▶ **Task description**:
Repeat the data exactly, with every line included.

============

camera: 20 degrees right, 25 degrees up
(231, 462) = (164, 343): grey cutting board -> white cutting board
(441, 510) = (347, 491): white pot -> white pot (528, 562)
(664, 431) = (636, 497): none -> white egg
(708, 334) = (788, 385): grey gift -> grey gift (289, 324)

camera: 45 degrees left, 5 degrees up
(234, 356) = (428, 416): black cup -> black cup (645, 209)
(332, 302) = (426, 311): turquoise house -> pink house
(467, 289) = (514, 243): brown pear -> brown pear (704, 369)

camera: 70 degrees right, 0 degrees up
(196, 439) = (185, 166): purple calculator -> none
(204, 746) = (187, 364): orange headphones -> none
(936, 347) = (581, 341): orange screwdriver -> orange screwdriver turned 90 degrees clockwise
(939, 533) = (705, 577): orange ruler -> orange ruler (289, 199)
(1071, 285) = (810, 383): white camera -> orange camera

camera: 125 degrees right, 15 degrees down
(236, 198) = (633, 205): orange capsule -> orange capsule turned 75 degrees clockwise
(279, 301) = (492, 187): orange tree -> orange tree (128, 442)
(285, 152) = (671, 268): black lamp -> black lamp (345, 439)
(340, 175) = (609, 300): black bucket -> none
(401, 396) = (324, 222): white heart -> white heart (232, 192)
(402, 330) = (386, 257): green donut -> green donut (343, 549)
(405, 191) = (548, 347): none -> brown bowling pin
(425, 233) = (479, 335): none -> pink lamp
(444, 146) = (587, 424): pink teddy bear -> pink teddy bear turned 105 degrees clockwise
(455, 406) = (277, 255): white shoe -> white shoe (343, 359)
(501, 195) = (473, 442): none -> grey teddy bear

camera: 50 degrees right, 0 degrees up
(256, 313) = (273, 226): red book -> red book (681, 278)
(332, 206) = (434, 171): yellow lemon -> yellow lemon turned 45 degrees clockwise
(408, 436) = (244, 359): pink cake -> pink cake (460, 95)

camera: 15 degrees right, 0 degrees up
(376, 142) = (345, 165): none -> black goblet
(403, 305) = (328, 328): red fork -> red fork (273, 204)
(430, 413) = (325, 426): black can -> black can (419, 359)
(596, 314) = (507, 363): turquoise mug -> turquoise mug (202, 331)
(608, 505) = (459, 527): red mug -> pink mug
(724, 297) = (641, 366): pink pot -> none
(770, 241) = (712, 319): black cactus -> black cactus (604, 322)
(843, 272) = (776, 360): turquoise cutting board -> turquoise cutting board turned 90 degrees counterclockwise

============

▶ **Expected output**:
camera: 20 degrees right, 25 degrees up
(231, 462) = (164, 343): grey cutting board -> white cutting board
(441, 510) = (347, 491): white pot -> white pot (528, 562)
(664, 431) = (636, 497): none -> white egg
(708, 334) = (788, 385): grey gift -> grey gift (289, 324)

camera: 45 degrees left, 5 degrees up
(234, 356) = (428, 416): black cup -> black cup (645, 209)
(332, 302) = (426, 311): turquoise house -> pink house
(467, 289) = (514, 243): brown pear -> brown pear (704, 369)

camera: 70 degrees right, 0 degrees up
(196, 439) = (185, 166): purple calculator -> none
(204, 746) = (187, 364): orange headphones -> none
(936, 347) = (581, 341): orange screwdriver -> orange screwdriver turned 90 degrees clockwise
(939, 533) = (705, 577): orange ruler -> orange ruler (289, 199)
(1071, 285) = (810, 383): white camera -> orange camera

camera: 125 degrees right, 15 degrees down
(236, 198) = (633, 205): orange capsule -> orange capsule turned 75 degrees clockwise
(279, 301) = (492, 187): orange tree -> orange tree (128, 442)
(285, 152) = (671, 268): black lamp -> black lamp (345, 439)
(340, 175) = (609, 300): black bucket -> none
(401, 396) = (324, 222): white heart -> white heart (232, 192)
(402, 330) = (386, 257): green donut -> green donut (343, 549)
(405, 191) = (548, 347): none -> brown bowling pin
(425, 233) = (479, 335): none -> pink lamp
(444, 146) = (587, 424): pink teddy bear -> pink teddy bear turned 105 degrees clockwise
(455, 406) = (277, 255): white shoe -> white shoe (343, 359)
(501, 195) = (473, 442): none -> grey teddy bear

camera: 50 degrees right, 0 degrees up
(256, 313) = (273, 226): red book -> red book (681, 278)
(332, 206) = (434, 171): yellow lemon -> yellow lemon turned 45 degrees clockwise
(408, 436) = (244, 359): pink cake -> pink cake (460, 95)

camera: 15 degrees right, 0 degrees up
(376, 142) = (345, 165): none -> black goblet
(403, 305) = (328, 328): red fork -> red fork (273, 204)
(430, 413) = (325, 426): black can -> black can (419, 359)
(596, 314) = (507, 363): turquoise mug -> turquoise mug (202, 331)
(608, 505) = (459, 527): red mug -> pink mug
(724, 297) = (641, 366): pink pot -> none
(770, 241) = (712, 319): black cactus -> black cactus (604, 322)
(843, 272) = (776, 360): turquoise cutting board -> turquoise cutting board turned 90 degrees counterclockwise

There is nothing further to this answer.